DIRECTIONS: Across the listing that follows, work out how many lines carry the string "none". Provide that number and nothing else.

SUPPLIED MATERIAL:
* * * * *

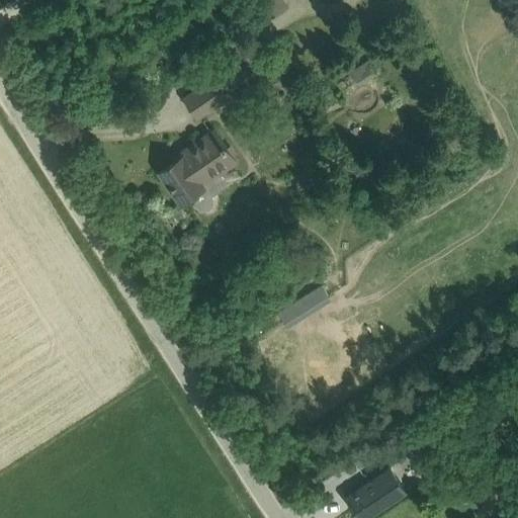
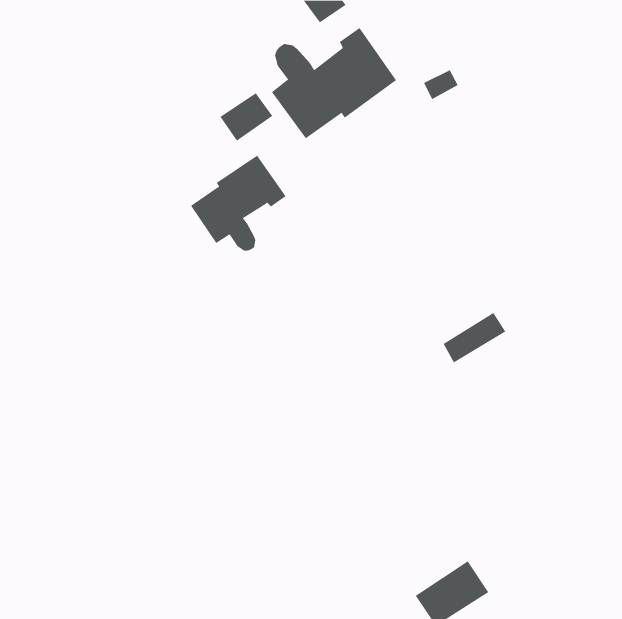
building: none -> [271,27,397,139]
building: [278,286,331,329] -> [443,312,506,363]

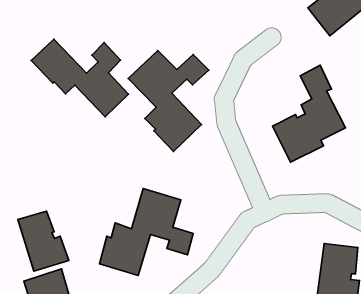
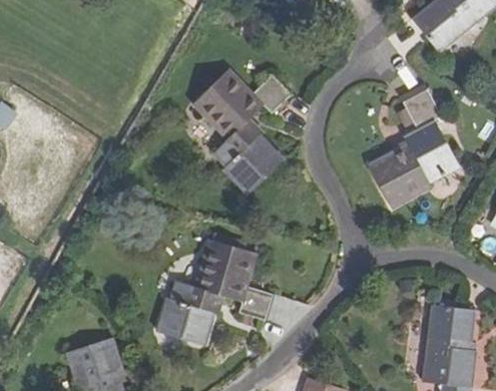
building: [31,39,128,117] -> none
building: [18,211,69,271] -> none

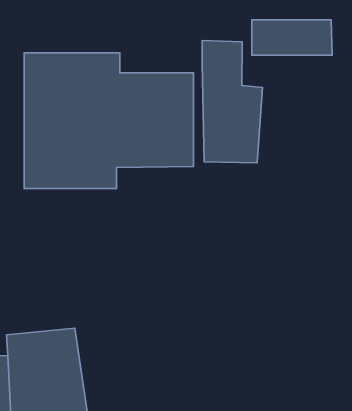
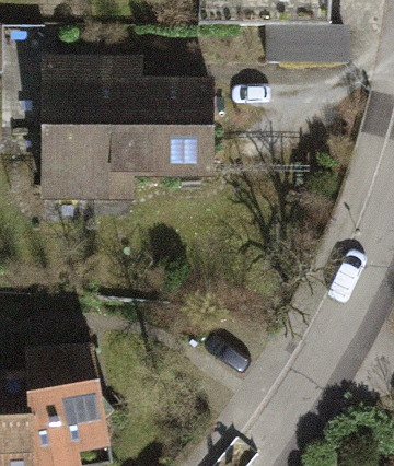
building: [202,41,263,163] -> none

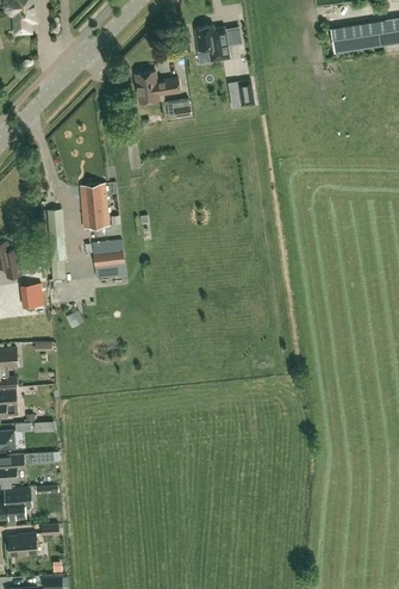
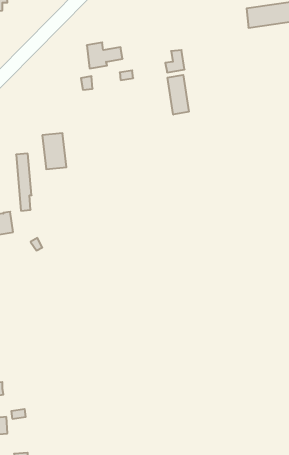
building: [194,26,229,62] -> none
building: none -> [168,75,189,115]
building: [92,238,125,278] -> none

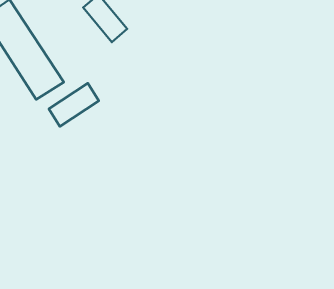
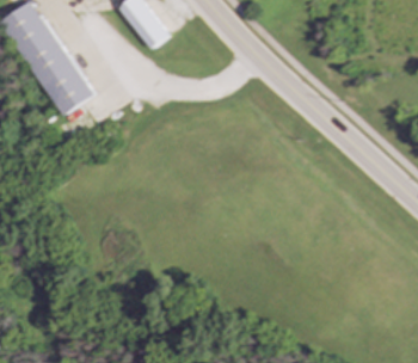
building: [49,83,99,126] -> none

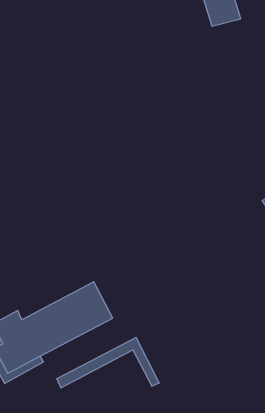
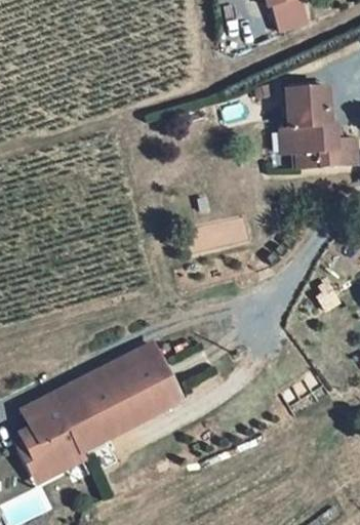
building: none -> [275,84,350,167]
building: [57,337,159,388] -> [49,345,176,407]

* * * * *

RESPONSE AREA: 9